-- Supplied records follows --
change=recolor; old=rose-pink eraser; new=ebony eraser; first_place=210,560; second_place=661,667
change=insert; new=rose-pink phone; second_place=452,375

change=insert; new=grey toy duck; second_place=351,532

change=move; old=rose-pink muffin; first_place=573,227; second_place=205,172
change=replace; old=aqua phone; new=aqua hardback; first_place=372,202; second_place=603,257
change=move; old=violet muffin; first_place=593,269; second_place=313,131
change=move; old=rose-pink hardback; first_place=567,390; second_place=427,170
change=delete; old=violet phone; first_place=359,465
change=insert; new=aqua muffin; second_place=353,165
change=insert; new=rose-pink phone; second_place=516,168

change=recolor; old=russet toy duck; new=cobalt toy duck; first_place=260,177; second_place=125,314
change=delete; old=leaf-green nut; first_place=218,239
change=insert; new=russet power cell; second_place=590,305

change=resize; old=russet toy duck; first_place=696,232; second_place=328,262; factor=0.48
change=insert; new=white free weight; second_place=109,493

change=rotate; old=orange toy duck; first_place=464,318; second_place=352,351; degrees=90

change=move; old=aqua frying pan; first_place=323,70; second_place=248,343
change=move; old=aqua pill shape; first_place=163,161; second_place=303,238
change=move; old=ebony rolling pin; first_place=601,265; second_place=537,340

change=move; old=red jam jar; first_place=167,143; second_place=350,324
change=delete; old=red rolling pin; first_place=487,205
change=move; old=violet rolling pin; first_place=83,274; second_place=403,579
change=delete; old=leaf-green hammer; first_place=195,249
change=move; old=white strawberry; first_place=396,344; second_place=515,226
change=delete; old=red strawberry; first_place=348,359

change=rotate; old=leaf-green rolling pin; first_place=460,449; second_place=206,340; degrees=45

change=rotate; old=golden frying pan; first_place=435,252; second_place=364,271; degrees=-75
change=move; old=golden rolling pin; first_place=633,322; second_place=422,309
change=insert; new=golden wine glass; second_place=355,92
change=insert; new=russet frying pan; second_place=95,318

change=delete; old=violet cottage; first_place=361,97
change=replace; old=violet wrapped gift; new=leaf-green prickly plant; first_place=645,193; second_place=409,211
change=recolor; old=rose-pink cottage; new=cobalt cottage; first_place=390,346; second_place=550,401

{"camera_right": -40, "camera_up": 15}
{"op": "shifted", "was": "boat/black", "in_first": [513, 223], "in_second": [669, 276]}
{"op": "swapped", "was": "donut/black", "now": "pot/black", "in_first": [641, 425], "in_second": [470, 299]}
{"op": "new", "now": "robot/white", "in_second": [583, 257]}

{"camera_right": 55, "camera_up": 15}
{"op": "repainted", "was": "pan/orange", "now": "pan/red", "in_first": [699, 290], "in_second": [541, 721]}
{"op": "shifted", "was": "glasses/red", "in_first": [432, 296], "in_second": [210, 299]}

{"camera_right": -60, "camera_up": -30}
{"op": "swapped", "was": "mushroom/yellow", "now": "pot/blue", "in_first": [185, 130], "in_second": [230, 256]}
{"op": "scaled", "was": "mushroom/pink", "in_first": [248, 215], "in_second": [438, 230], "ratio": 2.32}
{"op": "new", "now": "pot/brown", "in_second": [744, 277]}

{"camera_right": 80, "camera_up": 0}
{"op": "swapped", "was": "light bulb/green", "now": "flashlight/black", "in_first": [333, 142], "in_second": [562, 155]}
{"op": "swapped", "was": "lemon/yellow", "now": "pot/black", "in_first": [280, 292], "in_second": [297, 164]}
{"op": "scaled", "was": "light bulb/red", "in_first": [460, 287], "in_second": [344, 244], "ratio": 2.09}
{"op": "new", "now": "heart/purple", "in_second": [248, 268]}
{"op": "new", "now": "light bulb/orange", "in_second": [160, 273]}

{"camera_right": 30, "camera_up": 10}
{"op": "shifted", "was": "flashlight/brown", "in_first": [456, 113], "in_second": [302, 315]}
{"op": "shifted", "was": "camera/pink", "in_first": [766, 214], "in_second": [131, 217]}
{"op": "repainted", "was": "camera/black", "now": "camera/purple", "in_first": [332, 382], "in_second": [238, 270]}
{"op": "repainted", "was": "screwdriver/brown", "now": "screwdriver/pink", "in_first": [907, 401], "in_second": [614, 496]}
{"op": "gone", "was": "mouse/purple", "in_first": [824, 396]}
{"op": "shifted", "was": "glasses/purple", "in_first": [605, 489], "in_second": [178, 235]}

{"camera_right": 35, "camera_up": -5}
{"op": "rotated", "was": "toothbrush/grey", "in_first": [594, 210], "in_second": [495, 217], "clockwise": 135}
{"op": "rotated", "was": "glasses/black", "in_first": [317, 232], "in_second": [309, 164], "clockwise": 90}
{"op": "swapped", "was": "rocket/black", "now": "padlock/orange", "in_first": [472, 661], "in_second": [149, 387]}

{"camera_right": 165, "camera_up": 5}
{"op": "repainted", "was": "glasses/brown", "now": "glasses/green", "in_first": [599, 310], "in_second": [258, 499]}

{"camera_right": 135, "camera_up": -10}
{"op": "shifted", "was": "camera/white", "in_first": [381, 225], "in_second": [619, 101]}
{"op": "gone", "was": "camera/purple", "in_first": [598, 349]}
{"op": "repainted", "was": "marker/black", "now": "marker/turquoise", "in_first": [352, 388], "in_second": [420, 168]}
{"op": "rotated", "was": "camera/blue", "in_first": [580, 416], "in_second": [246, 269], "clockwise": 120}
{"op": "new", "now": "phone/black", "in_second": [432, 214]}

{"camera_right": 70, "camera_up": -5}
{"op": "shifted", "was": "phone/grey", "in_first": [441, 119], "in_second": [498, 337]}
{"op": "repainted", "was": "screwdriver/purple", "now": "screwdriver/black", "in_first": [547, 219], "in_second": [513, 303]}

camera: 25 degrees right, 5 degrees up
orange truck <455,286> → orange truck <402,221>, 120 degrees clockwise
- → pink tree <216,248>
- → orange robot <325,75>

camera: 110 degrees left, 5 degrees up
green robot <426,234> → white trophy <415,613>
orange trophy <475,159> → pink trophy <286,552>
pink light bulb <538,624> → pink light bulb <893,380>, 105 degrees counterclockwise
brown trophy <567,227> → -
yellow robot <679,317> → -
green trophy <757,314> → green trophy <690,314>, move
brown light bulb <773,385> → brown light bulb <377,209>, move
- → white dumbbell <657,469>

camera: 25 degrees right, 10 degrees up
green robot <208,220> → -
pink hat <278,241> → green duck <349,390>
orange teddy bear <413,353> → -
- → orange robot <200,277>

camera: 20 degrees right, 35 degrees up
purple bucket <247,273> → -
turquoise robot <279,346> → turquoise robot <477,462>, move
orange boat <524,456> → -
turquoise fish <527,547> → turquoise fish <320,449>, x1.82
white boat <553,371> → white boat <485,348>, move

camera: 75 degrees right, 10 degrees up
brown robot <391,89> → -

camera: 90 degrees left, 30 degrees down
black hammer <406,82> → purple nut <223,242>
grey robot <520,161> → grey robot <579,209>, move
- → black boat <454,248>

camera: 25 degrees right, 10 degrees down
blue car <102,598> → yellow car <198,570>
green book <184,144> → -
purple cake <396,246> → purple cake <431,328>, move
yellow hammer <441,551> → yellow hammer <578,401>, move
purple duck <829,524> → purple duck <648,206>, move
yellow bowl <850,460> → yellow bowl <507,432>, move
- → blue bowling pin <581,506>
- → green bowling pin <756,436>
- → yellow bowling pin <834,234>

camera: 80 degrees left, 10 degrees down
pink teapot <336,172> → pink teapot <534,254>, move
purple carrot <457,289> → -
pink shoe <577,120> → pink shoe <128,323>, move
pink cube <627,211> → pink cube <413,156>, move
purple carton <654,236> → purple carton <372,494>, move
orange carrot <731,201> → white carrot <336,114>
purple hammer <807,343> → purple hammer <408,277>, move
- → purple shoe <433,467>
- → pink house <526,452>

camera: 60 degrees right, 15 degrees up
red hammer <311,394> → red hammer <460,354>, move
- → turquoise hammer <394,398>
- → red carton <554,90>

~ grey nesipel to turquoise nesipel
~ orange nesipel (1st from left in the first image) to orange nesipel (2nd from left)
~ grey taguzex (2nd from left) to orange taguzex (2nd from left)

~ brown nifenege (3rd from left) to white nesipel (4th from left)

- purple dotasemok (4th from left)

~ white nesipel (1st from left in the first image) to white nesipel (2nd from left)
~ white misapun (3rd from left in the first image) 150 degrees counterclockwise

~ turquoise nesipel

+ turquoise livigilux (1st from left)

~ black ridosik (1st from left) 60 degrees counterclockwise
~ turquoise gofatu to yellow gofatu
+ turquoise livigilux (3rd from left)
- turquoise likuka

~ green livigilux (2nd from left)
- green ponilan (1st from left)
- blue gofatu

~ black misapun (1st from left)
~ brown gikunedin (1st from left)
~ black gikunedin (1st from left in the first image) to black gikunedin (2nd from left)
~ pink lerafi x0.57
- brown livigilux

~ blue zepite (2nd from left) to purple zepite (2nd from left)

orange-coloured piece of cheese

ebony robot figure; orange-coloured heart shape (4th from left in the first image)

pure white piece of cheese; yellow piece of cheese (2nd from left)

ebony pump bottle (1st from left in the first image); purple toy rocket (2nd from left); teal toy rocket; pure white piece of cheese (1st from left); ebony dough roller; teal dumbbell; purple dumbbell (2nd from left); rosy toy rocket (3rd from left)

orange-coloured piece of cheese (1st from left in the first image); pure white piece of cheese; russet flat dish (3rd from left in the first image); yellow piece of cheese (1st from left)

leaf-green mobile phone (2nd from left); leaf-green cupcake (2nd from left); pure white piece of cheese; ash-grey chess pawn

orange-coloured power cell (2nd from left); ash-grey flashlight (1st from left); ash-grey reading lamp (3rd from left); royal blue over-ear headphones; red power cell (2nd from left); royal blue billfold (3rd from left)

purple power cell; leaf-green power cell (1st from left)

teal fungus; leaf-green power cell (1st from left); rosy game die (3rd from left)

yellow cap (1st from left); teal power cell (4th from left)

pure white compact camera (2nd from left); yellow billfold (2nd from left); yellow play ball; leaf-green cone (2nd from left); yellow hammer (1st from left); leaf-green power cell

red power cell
-- Supplied records concluded --
◆ Try it
Print exactly the lines above from the one with "orange truck <455,286>" to the one with "- → pink tree <216,248>", including both.

◆ Your solution
orange truck <455,286> → orange truck <402,221>, 120 degrees clockwise
- → pink tree <216,248>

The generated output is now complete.